(Listed entries)
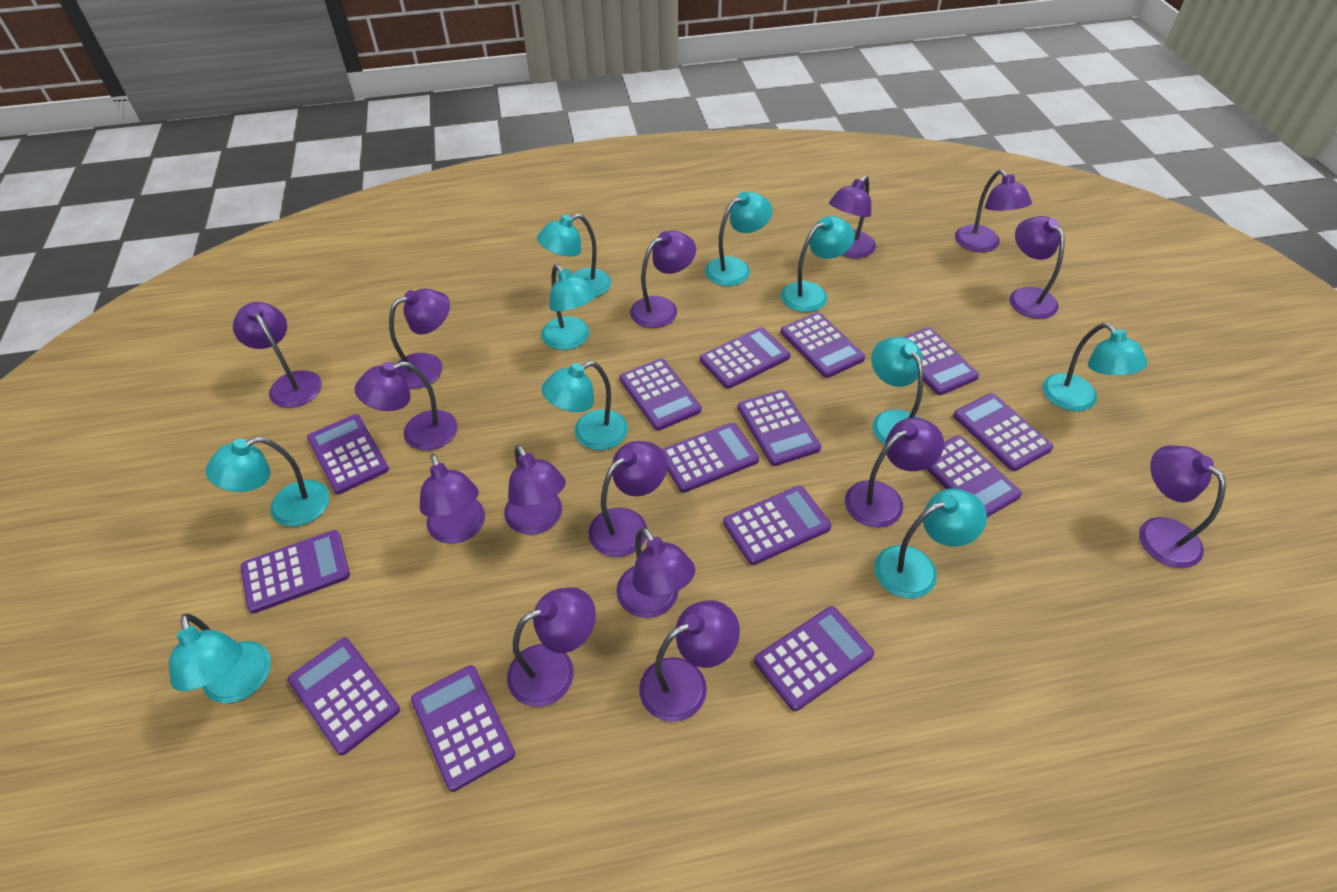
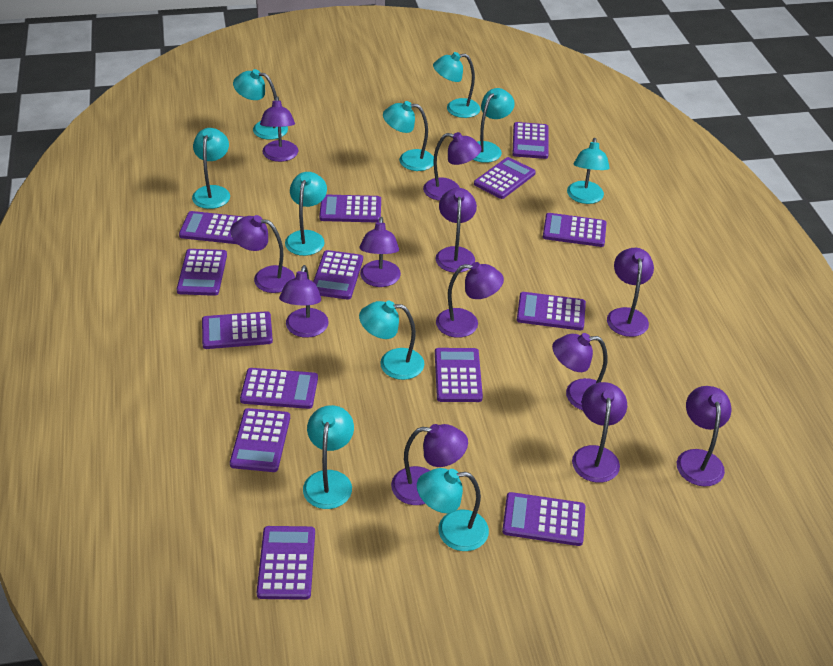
purple lamp: 15 -> 12

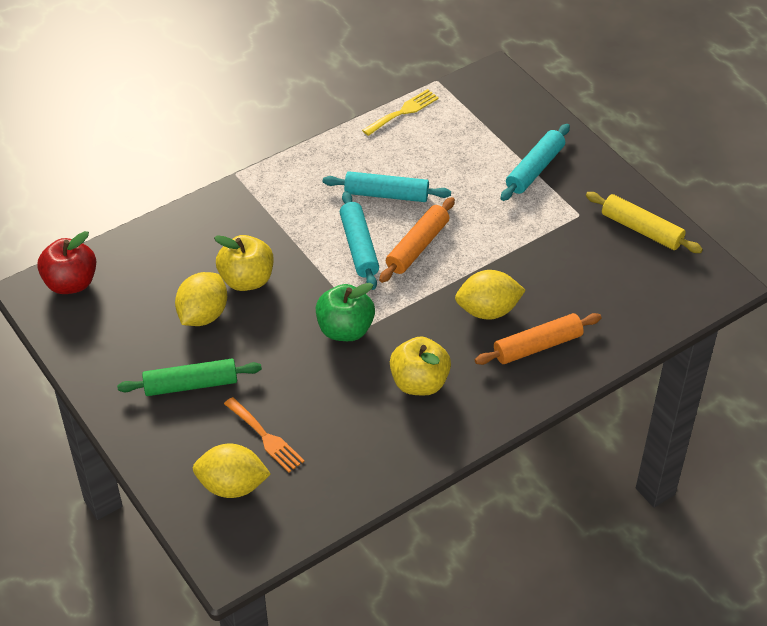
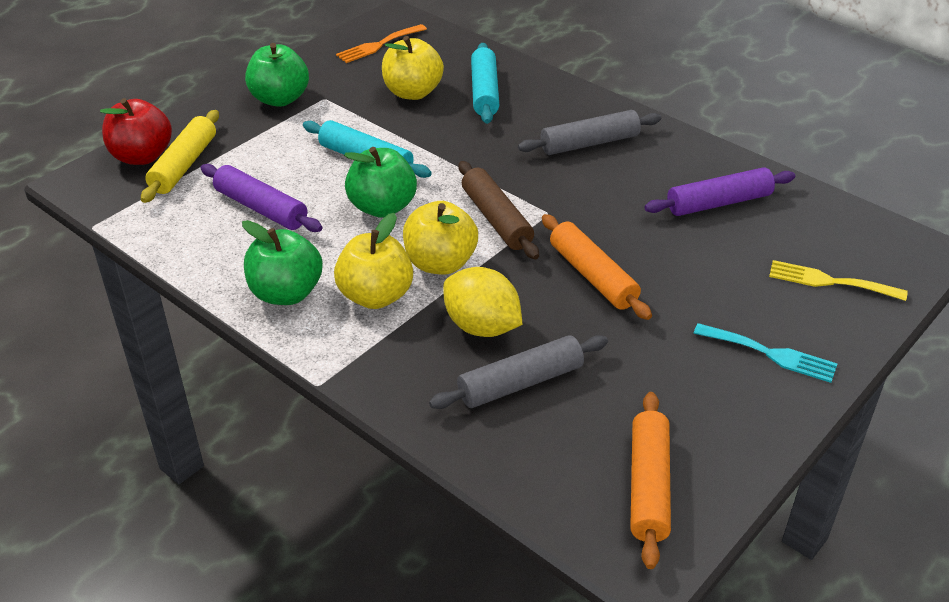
brown rolling pin: 0 -> 1
green apple: 1 -> 3
green rolling pin: 1 -> 0
grey rolling pin: 0 -> 2
purple rolling pin: 0 -> 2
turquoise fork: 0 -> 1
turquoise rolling pin: 3 -> 2
yellow apple: 2 -> 3
yellow lemon: 3 -> 1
(End Listed entries)
• [What is expected] Go to the line holding "turquoise fork: 0 -> 1" in the entries above and return it, along with every line after it, exactly as written.

• [Exercise response]
turquoise fork: 0 -> 1
turquoise rolling pin: 3 -> 2
yellow apple: 2 -> 3
yellow lemon: 3 -> 1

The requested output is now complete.